▶ **Source information**
Start of Block

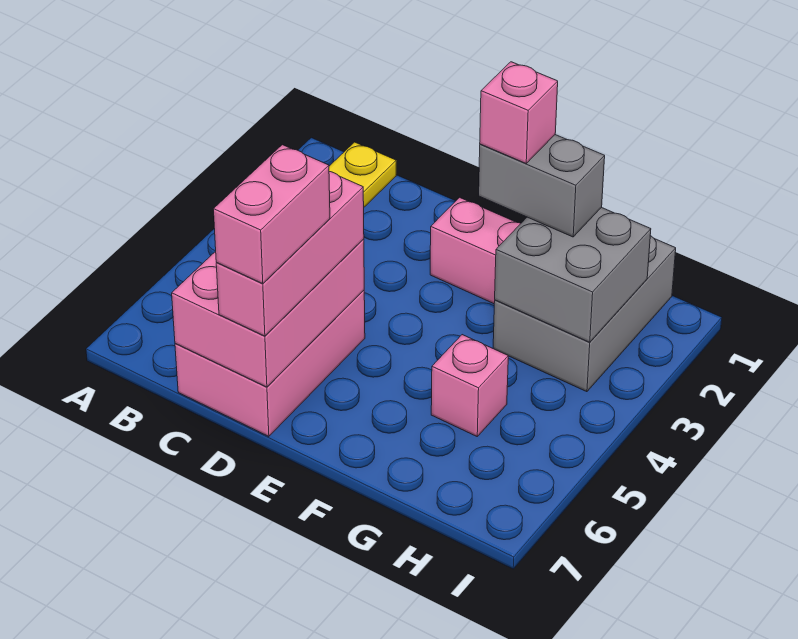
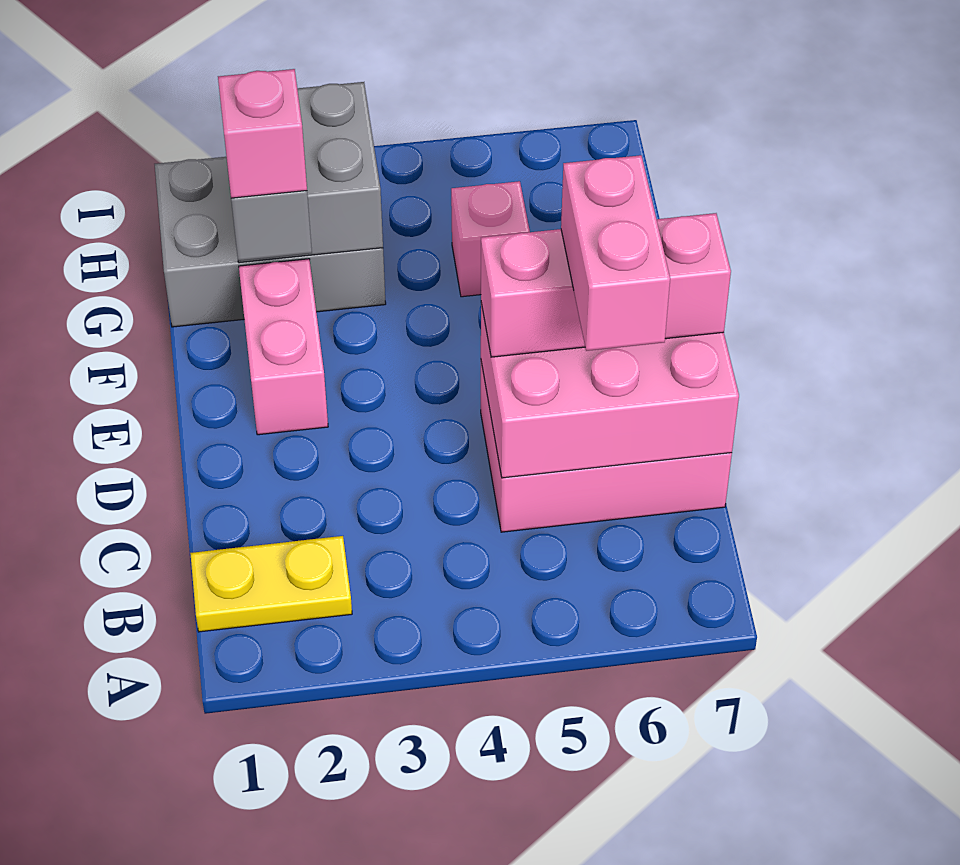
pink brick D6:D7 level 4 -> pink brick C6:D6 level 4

End of Block
Start of Block

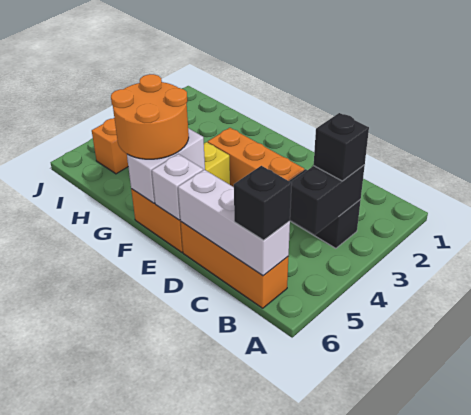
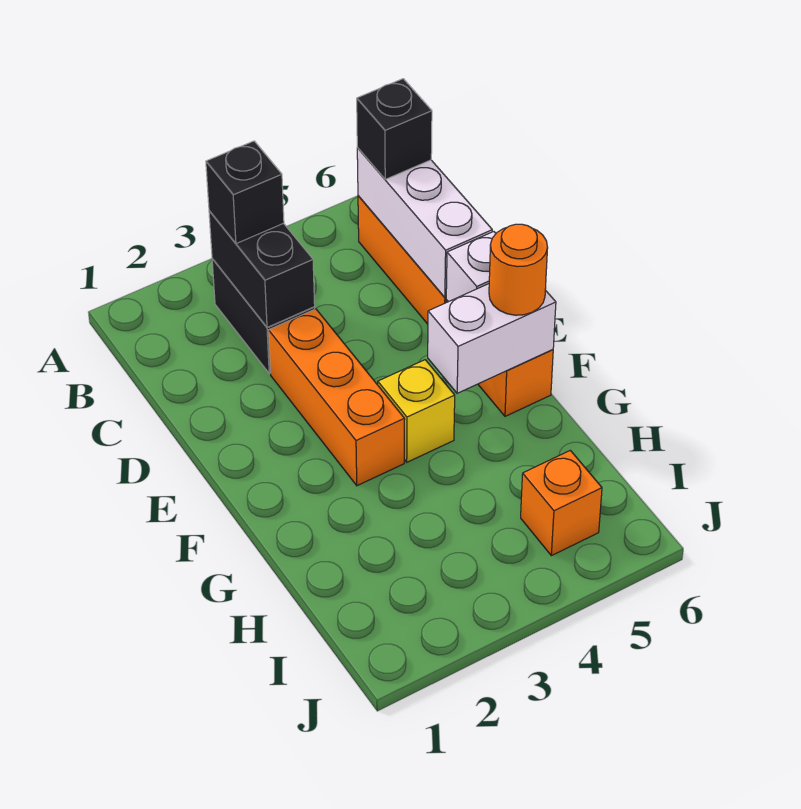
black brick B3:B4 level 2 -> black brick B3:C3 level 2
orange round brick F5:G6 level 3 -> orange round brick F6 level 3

End of Block
Start of Block

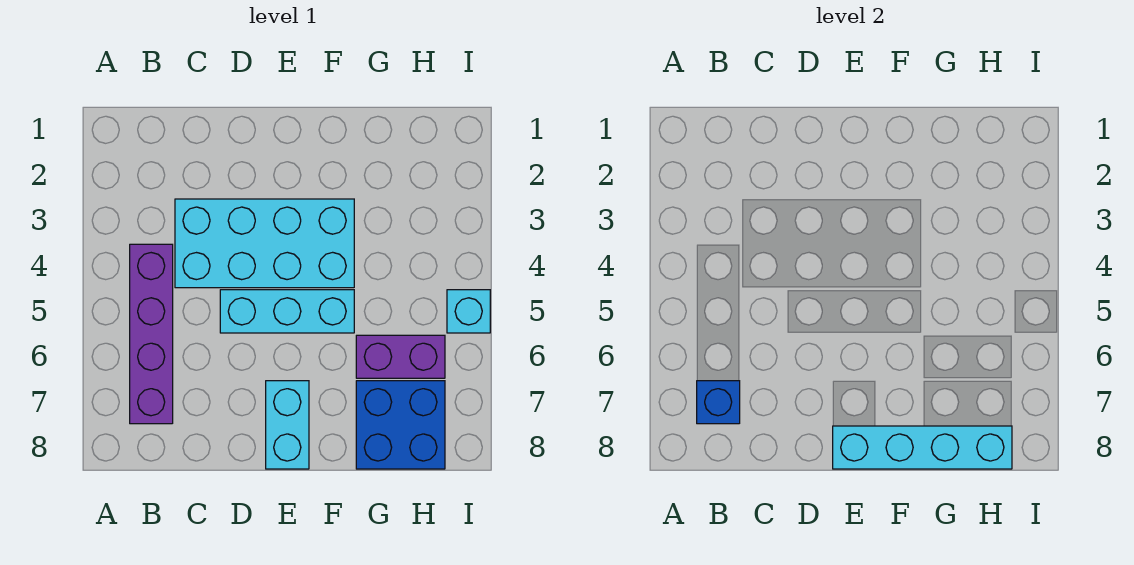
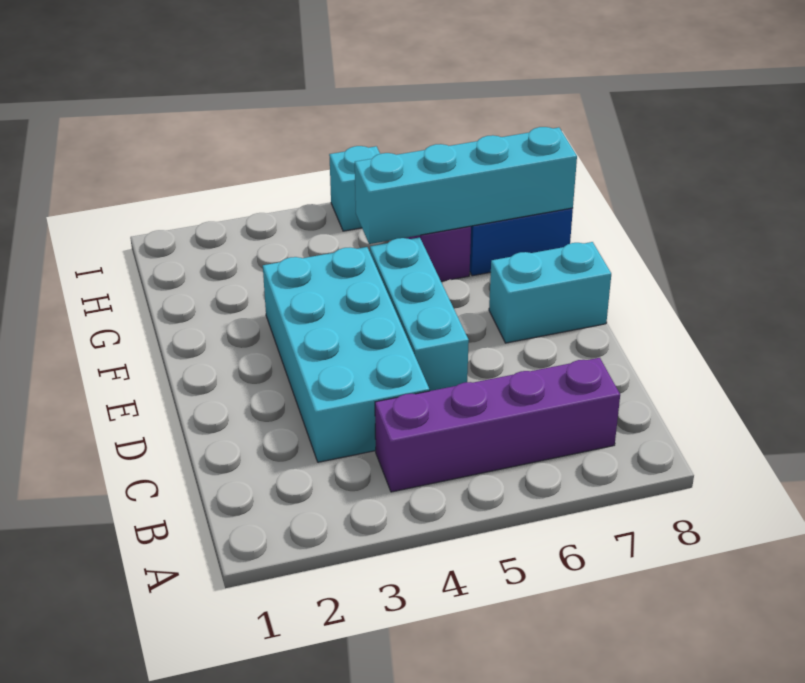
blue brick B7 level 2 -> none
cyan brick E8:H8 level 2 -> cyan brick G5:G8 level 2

End of Block

▶ **Task details**
Please reproduce, exactly as they appear above, the lines from the line containing "blue brick B7 level 2 -> none" up to and including the line containing "cyan brick E8:H8".

▶ **Answer to this exercise**
blue brick B7 level 2 -> none
cyan brick E8:H8 level 2 -> cyan brick G5:G8 level 2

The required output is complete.